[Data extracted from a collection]
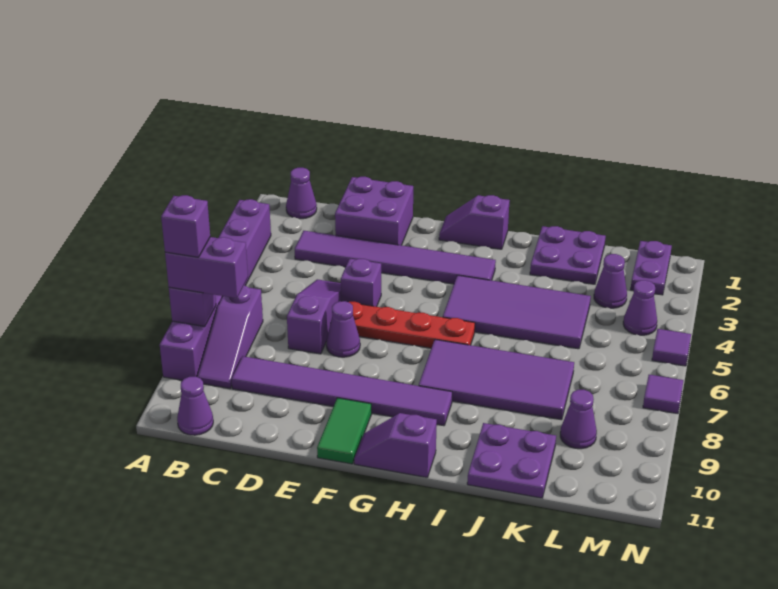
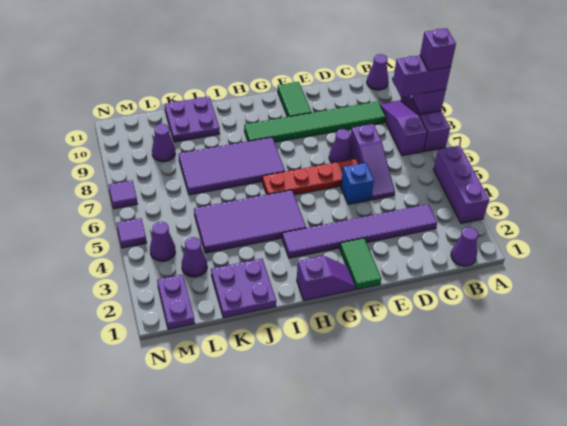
purple tile C9:H9 level 1 -> green tile C9:H9 level 1
purple brick D1:E2 level 1 -> none
purple brick E5 level 1 -> blue brick E5 level 1
none -> green tile F1:F2 level 1
purple slope G11:H11 level 1 top H -> none

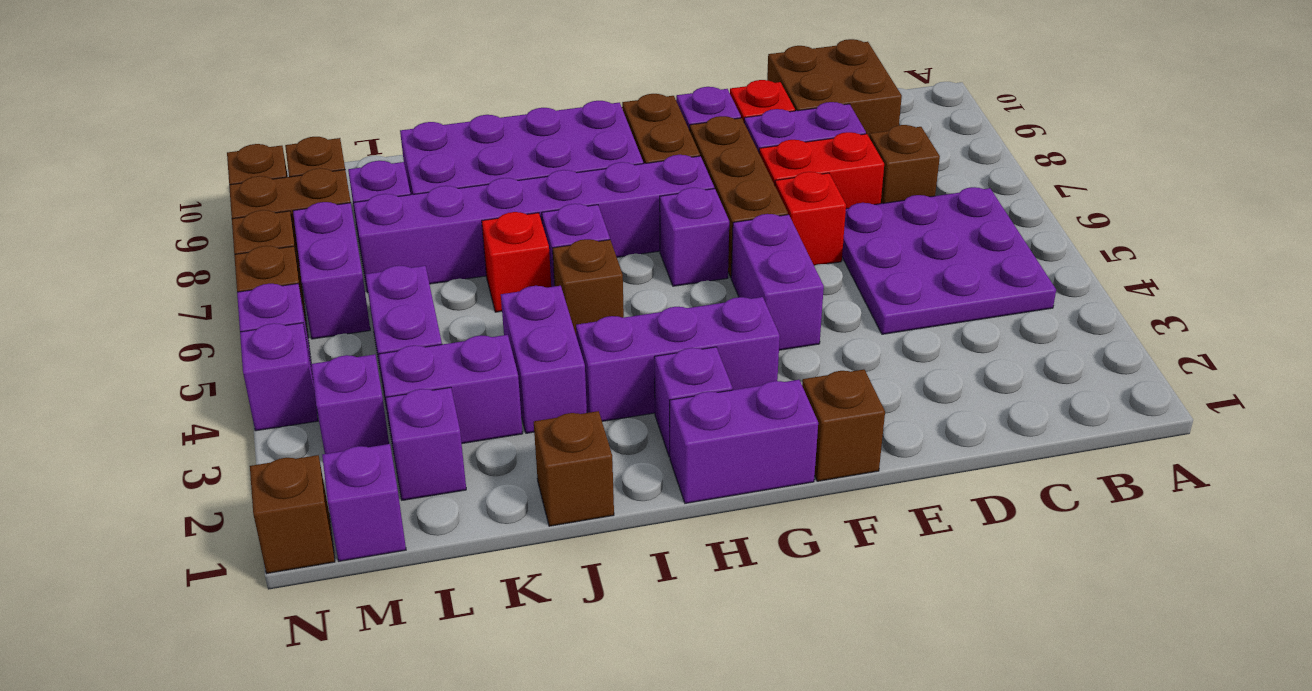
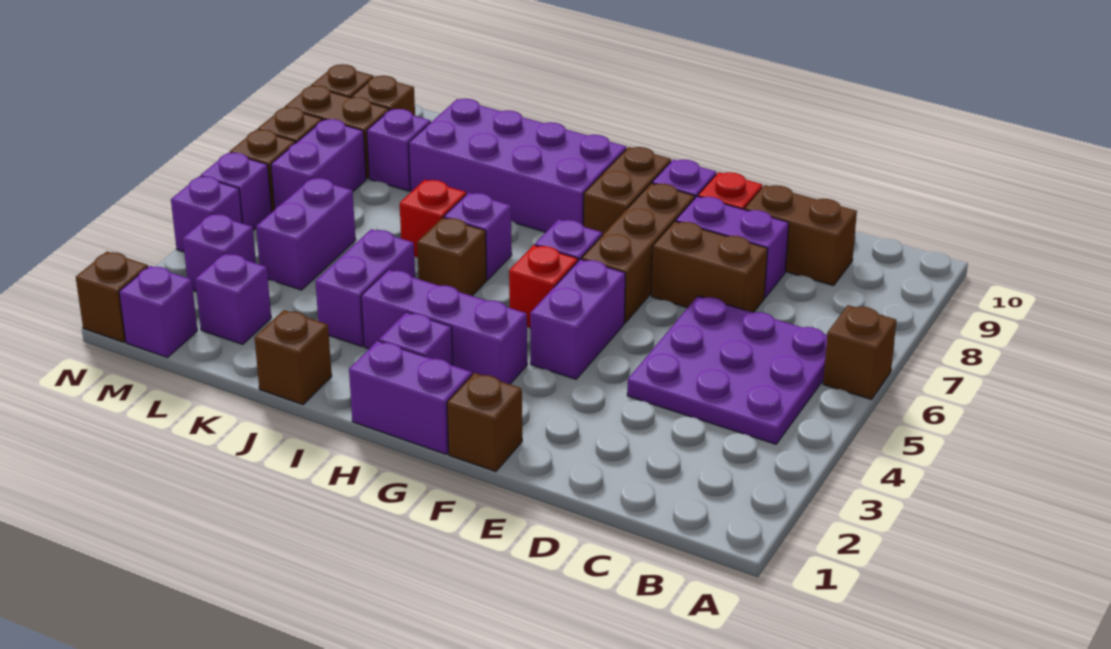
brown brick C7 level 1 -> brown brick A6 level 1
brown brick C9:D10 level 1 -> brown brick C9:D9 level 1
red brick D7:E7 level 1 -> brown brick D7:E7 level 1
red brick E6 level 1 -> red brick G5 level 1
purple brick G7:L7 level 1 -> none
purple brick K3:L3 level 1 -> none

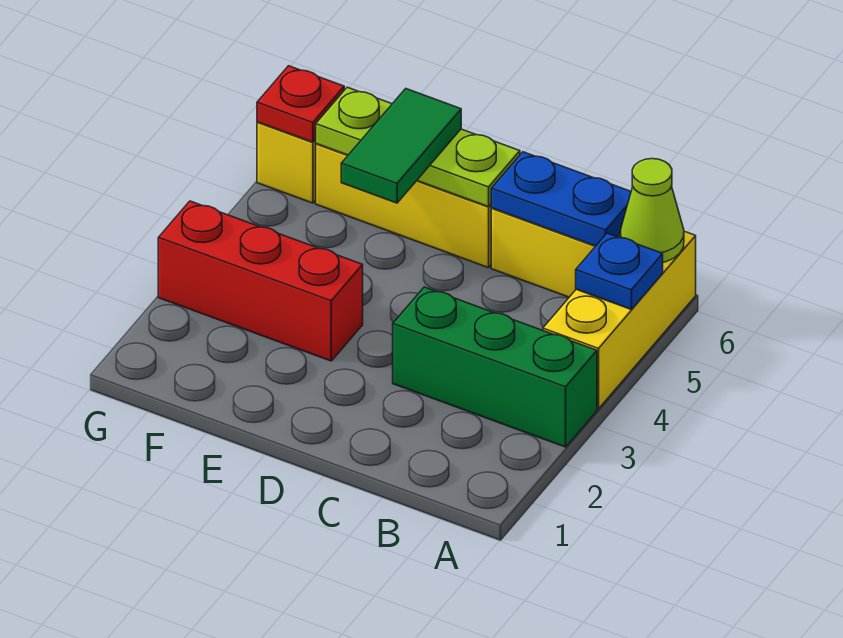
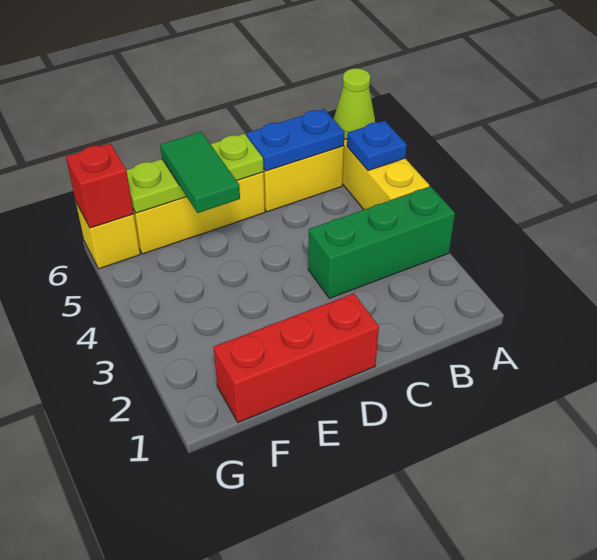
red brick E3:G3 level 1 -> red brick D1:F1 level 1
red plate G6 level 2 -> red brick G6 level 2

> How to complete this task
Return solely the number of lines in the data that include the word "none".

> Task solution
5